DESCRIPTION OF THE TASK –
Each line below that includes the word "rosy" is to be reported.

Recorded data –
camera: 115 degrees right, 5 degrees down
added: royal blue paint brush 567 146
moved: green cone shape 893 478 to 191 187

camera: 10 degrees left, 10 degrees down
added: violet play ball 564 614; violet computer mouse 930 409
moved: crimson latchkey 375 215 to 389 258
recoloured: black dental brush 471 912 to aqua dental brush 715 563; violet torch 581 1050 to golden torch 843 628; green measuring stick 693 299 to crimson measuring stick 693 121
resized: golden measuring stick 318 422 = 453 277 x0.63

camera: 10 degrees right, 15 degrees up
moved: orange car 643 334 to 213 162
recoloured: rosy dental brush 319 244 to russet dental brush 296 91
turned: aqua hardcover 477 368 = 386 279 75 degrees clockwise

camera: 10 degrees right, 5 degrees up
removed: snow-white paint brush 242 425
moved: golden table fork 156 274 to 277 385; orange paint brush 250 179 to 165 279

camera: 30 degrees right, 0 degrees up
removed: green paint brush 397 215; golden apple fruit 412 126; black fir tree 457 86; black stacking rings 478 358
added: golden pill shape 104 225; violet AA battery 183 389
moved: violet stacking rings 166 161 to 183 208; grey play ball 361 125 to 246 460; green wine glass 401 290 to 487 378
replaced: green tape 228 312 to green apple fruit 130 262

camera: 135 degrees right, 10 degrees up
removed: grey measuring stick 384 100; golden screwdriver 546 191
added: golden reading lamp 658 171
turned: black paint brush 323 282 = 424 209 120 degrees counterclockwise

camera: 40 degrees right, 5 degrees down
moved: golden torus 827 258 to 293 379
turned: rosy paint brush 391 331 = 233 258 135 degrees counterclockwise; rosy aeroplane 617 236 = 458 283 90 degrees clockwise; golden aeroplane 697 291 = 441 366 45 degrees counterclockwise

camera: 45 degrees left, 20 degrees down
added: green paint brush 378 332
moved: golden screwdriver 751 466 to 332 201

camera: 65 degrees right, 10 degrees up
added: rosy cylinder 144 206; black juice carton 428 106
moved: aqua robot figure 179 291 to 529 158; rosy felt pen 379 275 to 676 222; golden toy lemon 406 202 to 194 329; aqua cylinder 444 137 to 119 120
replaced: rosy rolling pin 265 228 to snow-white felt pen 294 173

EXPECTED OUTPUT –
recoloured: rosy dental brush 319 244 to russet dental brush 296 91
turned: rosy paint brush 391 331 = 233 258 135 degrees counterclockwise; rosy aeroplane 617 236 = 458 283 90 degrees clockwise; golden aeroplane 697 291 = 441 366 45 degrees counterclockwise
added: rosy cylinder 144 206; black juice carton 428 106
moved: aqua robot figure 179 291 to 529 158; rosy felt pen 379 275 to 676 222; golden toy lemon 406 202 to 194 329; aqua cylinder 444 137 to 119 120
replaced: rosy rolling pin 265 228 to snow-white felt pen 294 173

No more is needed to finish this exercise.